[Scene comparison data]
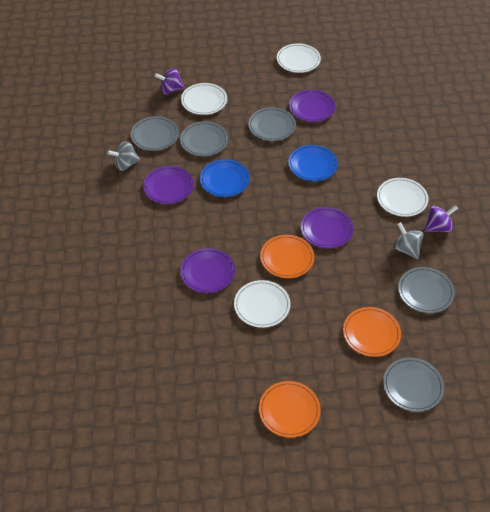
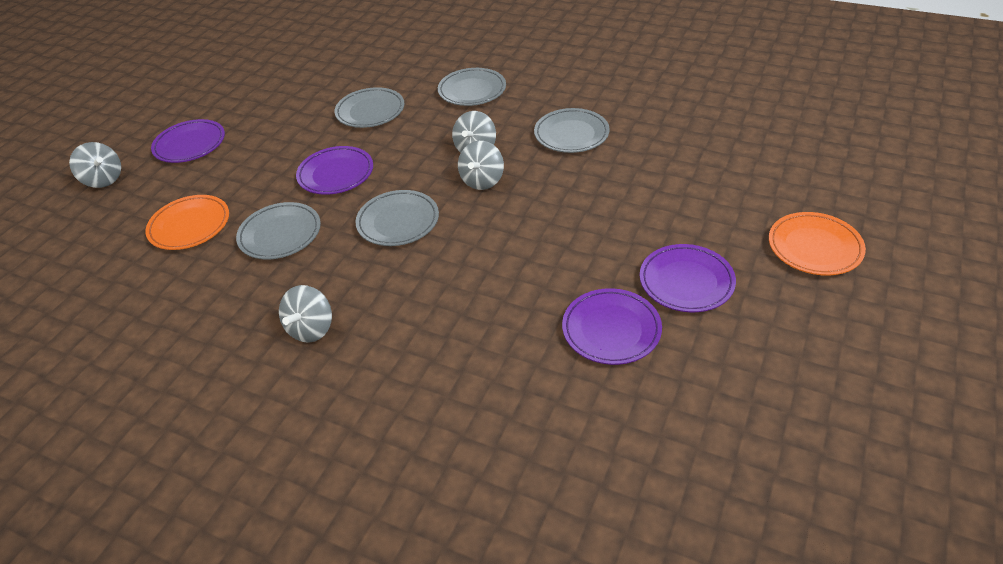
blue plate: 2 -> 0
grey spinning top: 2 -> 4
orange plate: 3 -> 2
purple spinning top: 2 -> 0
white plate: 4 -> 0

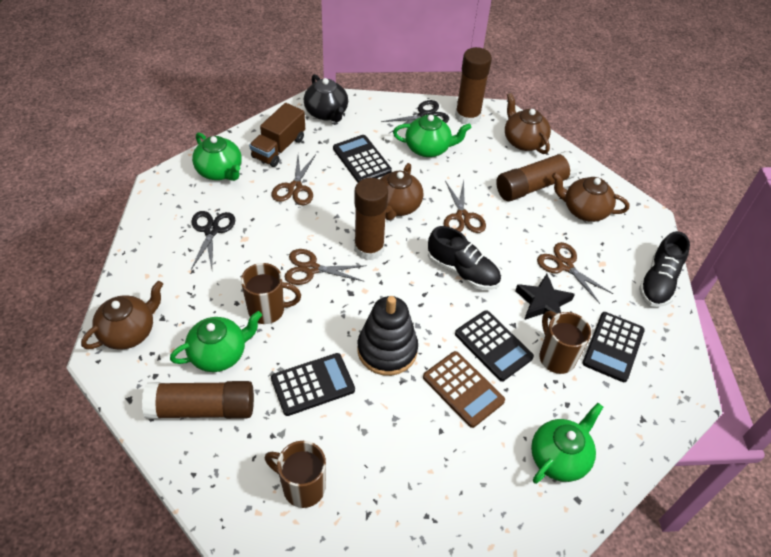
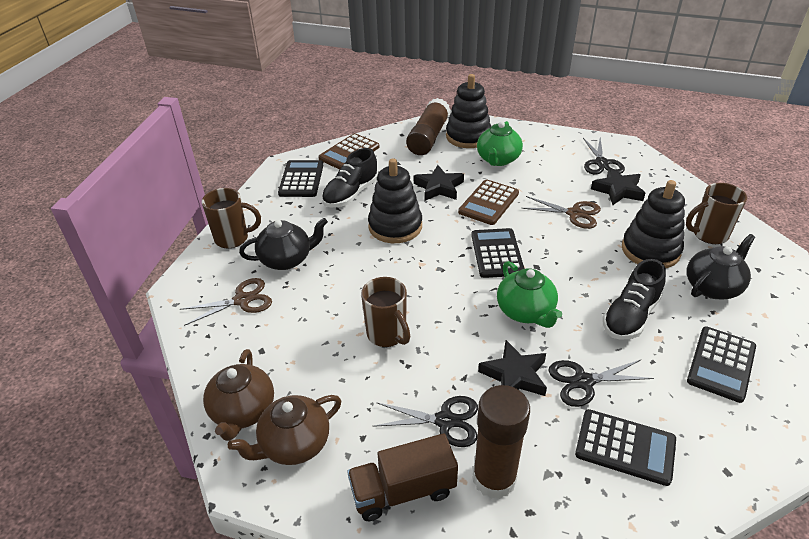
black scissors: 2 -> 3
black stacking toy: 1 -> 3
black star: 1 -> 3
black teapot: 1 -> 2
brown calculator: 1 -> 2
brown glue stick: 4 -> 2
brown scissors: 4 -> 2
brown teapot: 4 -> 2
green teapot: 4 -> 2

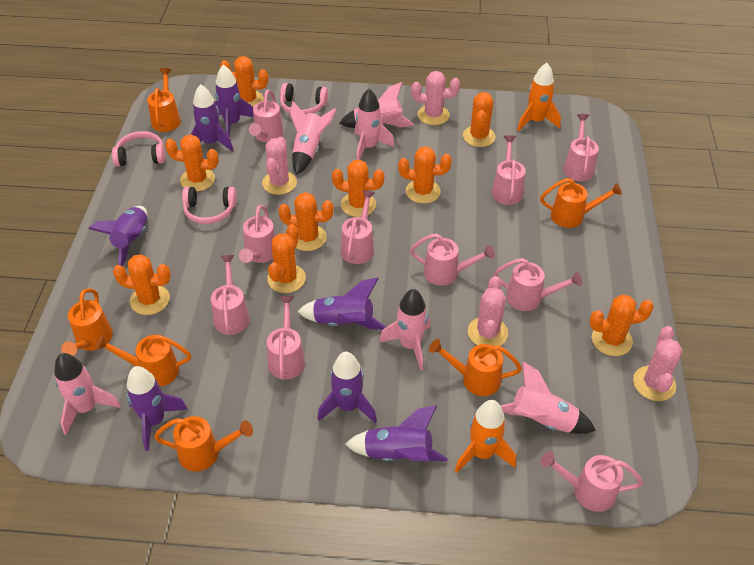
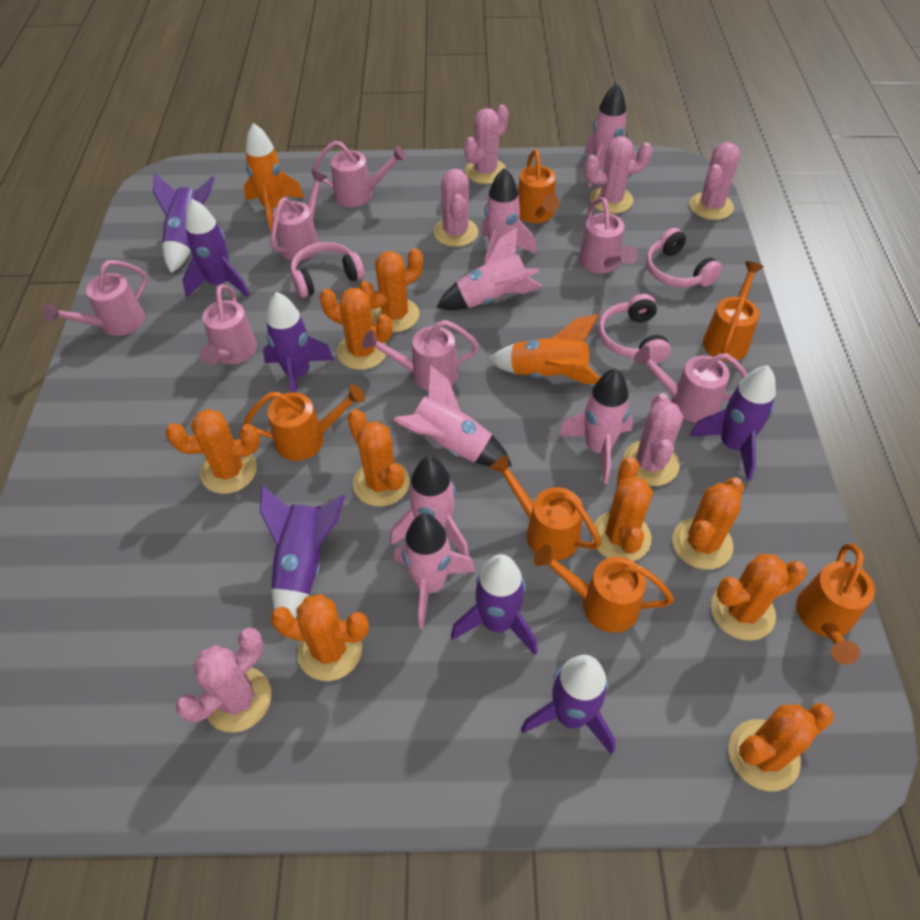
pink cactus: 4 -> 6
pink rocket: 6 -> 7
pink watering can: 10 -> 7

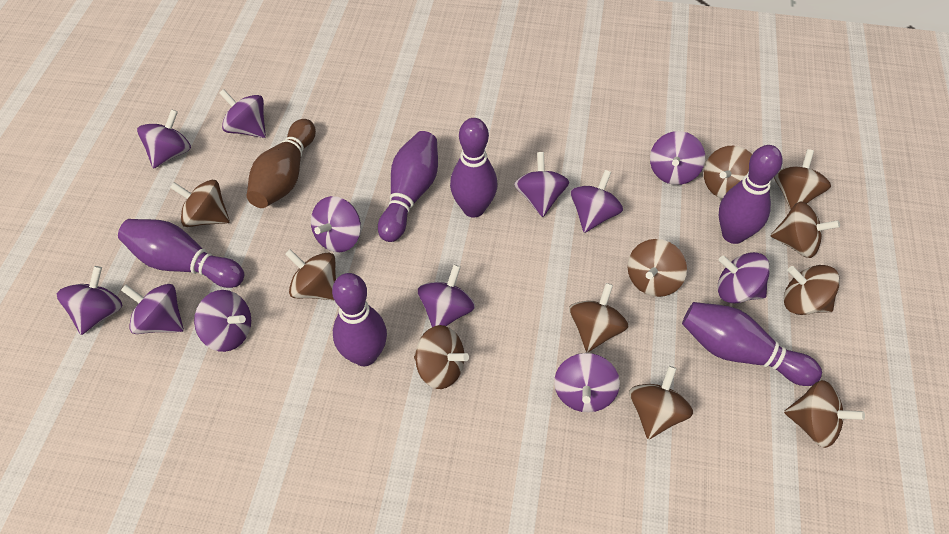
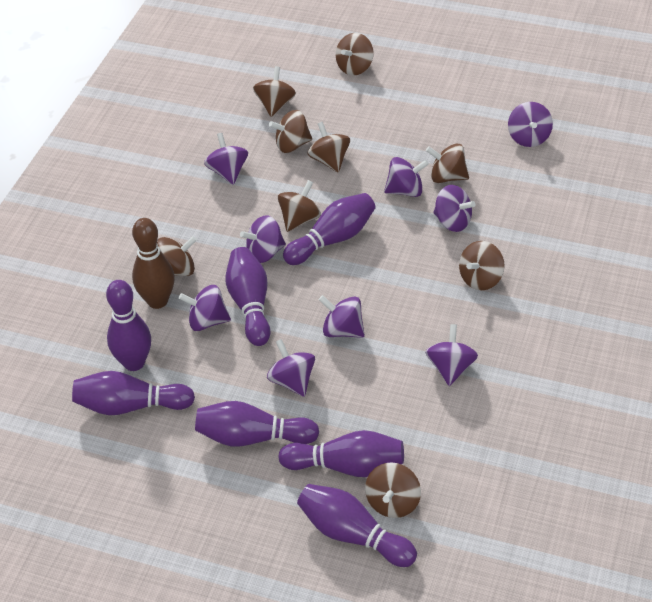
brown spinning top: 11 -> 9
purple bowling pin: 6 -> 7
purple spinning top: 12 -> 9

### Exercise directions
Starting at the line that contains "black scissors: 2 -> 3", restate every line through the end of the records exactly as written, but leave the pictures out.

### Exercise result
black scissors: 2 -> 3
black stacking toy: 1 -> 3
black star: 1 -> 3
black teapot: 1 -> 2
brown calculator: 1 -> 2
brown glue stick: 4 -> 2
brown scissors: 4 -> 2
brown teapot: 4 -> 2
green teapot: 4 -> 2

pink cactus: 4 -> 6
pink rocket: 6 -> 7
pink watering can: 10 -> 7

brown spinning top: 11 -> 9
purple bowling pin: 6 -> 7
purple spinning top: 12 -> 9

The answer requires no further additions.